BEGIN Dataset excerpt

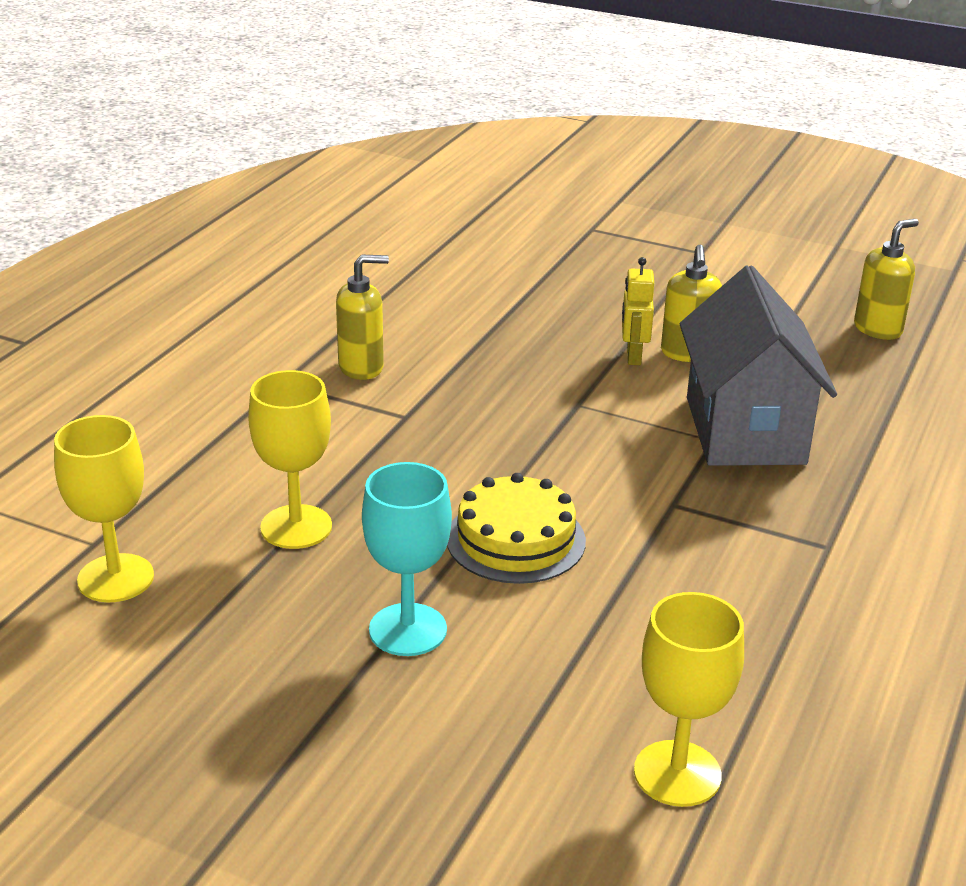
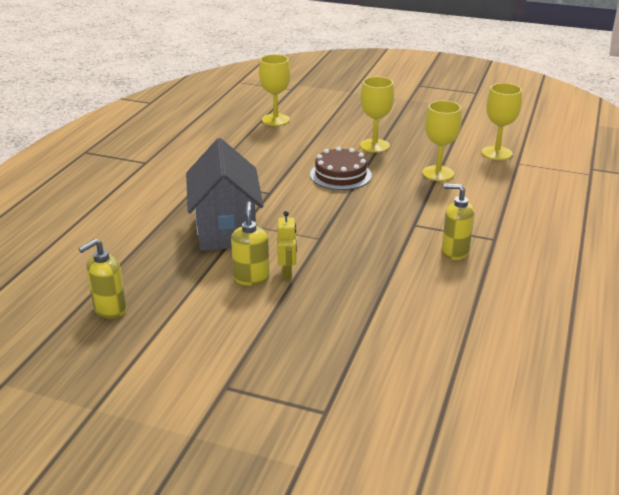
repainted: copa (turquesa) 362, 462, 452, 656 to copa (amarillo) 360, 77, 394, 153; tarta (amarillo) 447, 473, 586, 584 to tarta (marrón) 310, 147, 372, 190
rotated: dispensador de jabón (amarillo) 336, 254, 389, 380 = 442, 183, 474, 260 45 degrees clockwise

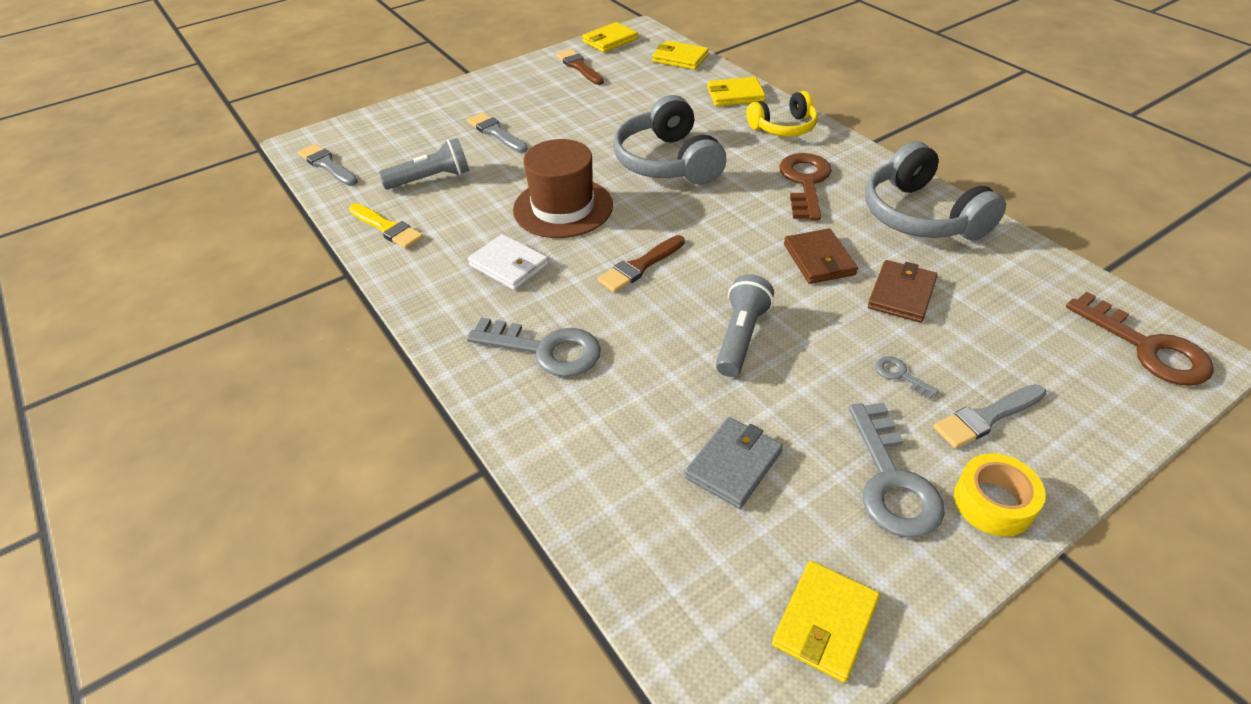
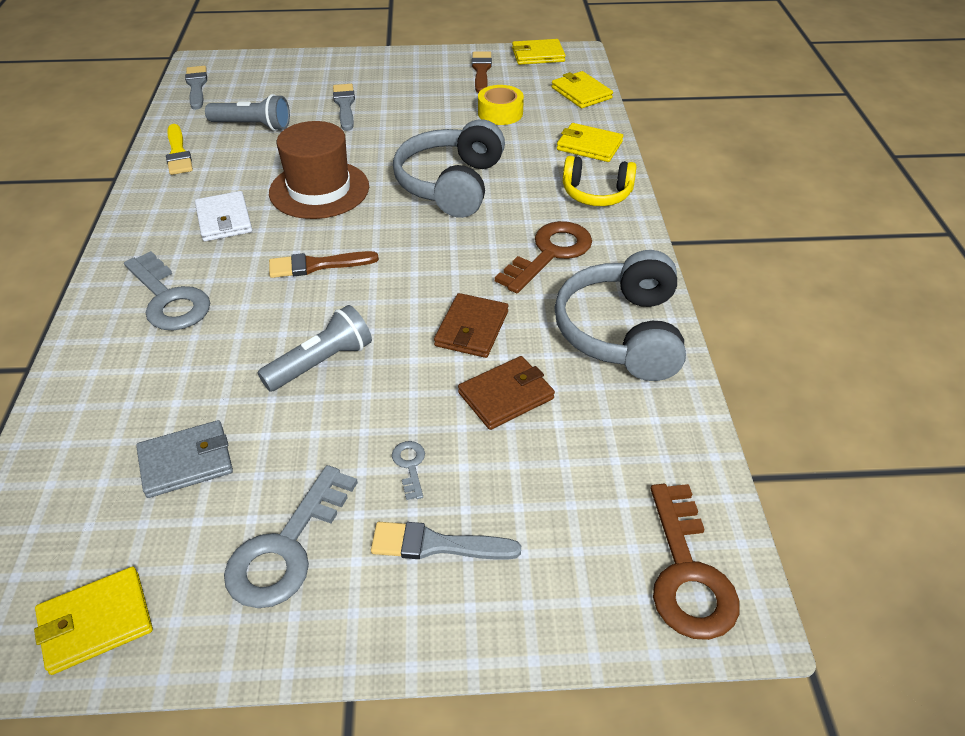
shifted: cinta adhesiva (amarillo) 954, 453, 1046, 536 to 478, 85, 524, 125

END Dataset excerpt

§ **Task**
Restate the data above word for word, so that the only difference is the missing pictures.

§ **Written solution**
repainted: copa (turquesa) 362, 462, 452, 656 to copa (amarillo) 360, 77, 394, 153; tarta (amarillo) 447, 473, 586, 584 to tarta (marrón) 310, 147, 372, 190
rotated: dispensador de jabón (amarillo) 336, 254, 389, 380 = 442, 183, 474, 260 45 degrees clockwise

shifted: cinta adhesiva (amarillo) 954, 453, 1046, 536 to 478, 85, 524, 125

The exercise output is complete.